— Start of Records for the task —

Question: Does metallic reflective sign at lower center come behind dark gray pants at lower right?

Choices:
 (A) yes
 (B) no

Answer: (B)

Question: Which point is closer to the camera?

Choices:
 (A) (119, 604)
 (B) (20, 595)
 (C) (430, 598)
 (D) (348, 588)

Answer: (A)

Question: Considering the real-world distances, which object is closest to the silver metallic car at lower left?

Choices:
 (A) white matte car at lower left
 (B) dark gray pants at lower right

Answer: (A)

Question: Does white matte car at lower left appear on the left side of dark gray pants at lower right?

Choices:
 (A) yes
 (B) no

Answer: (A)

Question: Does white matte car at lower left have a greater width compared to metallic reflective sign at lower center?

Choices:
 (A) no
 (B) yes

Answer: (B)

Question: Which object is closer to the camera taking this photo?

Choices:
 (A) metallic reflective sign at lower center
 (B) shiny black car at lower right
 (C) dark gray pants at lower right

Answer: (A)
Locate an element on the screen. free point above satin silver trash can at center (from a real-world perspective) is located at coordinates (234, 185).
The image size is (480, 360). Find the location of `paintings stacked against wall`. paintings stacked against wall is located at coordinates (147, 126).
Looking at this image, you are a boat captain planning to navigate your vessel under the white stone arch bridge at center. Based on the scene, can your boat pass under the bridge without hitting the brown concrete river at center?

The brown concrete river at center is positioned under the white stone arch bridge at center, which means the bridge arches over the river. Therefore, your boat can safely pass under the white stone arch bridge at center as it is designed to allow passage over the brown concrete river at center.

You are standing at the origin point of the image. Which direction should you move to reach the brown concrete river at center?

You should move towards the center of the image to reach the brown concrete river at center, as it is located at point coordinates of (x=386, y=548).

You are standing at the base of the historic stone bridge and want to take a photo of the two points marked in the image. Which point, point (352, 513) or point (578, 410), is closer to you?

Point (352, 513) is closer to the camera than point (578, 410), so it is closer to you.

— End of Records for the task —
— Start of Records for the task —

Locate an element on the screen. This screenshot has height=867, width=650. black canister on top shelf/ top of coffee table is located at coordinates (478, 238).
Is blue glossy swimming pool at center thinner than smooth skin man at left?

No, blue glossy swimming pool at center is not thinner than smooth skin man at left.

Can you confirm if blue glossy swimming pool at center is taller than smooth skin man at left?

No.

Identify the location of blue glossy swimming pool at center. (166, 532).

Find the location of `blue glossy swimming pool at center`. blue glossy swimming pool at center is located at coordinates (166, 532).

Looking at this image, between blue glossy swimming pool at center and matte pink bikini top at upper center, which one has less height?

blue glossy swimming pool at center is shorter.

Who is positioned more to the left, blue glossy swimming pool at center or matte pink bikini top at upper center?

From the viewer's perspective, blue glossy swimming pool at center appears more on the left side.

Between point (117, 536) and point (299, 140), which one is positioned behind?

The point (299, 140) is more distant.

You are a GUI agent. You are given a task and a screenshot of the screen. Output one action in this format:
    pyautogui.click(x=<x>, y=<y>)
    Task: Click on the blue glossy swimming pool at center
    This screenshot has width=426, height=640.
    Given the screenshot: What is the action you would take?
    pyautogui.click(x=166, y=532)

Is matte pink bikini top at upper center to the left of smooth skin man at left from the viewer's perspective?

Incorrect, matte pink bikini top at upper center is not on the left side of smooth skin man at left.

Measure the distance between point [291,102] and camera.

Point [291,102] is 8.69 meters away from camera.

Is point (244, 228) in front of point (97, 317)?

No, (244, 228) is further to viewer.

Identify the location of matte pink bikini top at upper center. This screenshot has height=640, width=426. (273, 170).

— End of Records for the task —
— Start of Records for the task —

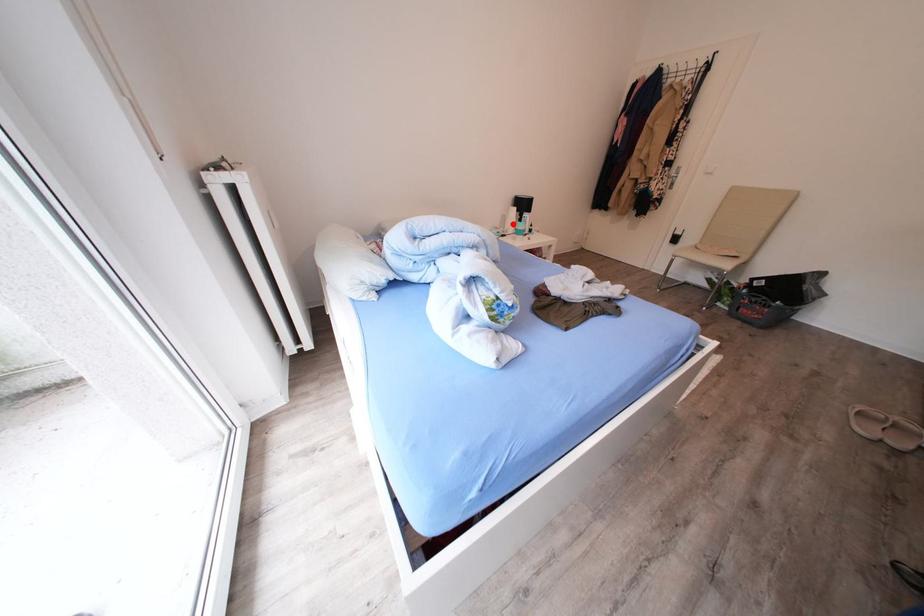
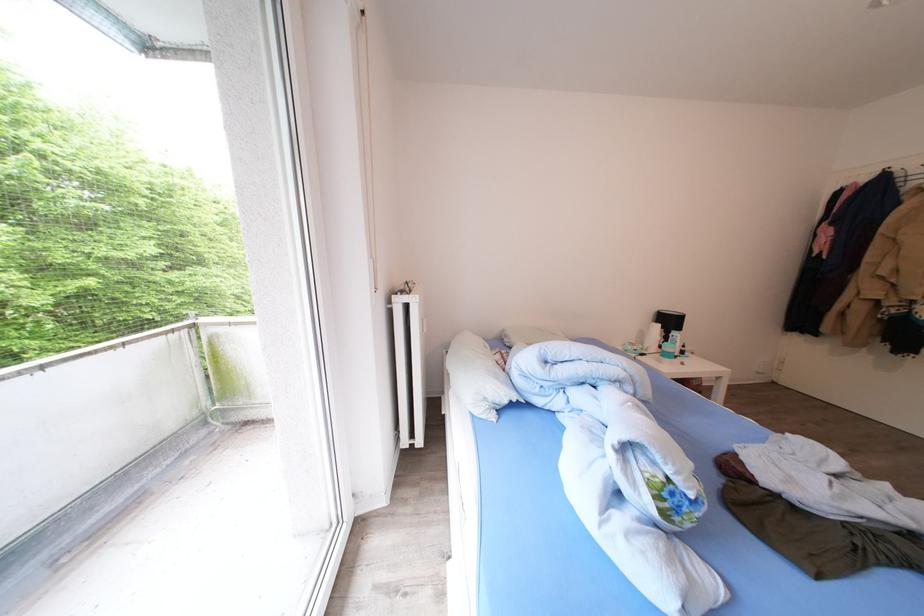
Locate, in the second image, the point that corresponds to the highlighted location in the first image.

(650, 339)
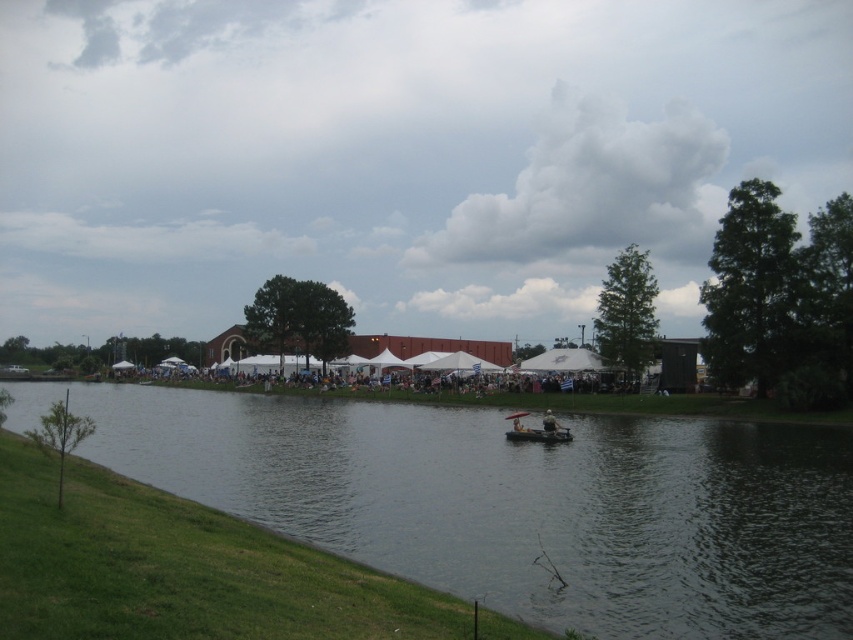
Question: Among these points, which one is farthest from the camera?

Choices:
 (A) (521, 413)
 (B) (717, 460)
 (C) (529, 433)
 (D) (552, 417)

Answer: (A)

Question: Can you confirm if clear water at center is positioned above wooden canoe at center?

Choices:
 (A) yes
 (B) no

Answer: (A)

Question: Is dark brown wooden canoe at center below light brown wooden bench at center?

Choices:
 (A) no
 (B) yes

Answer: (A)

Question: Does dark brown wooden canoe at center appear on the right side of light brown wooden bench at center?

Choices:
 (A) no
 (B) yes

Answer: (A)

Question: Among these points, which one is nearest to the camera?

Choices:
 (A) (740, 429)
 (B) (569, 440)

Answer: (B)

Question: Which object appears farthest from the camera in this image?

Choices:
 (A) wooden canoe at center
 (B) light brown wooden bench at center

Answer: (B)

— End of Records for the task —

Given request: Reproduce every line from the one containing "Question: Does metallic" down to the one containing "(C) dark gray pants at lower right", including both, without changing anything.

Problem solution:
Question: Does metallic reflective sign at lower center come behind dark gray pants at lower right?

Choices:
 (A) yes
 (B) no

Answer: (B)

Question: Which point is closer to the camera?

Choices:
 (A) (119, 604)
 (B) (20, 595)
 (C) (430, 598)
 (D) (348, 588)

Answer: (A)

Question: Considering the real-world distances, which object is closest to the silver metallic car at lower left?

Choices:
 (A) white matte car at lower left
 (B) dark gray pants at lower right

Answer: (A)

Question: Does white matte car at lower left appear on the left side of dark gray pants at lower right?

Choices:
 (A) yes
 (B) no

Answer: (A)

Question: Does white matte car at lower left have a greater width compared to metallic reflective sign at lower center?

Choices:
 (A) no
 (B) yes

Answer: (B)

Question: Which object is closer to the camera taking this photo?

Choices:
 (A) metallic reflective sign at lower center
 (B) shiny black car at lower right
 (C) dark gray pants at lower right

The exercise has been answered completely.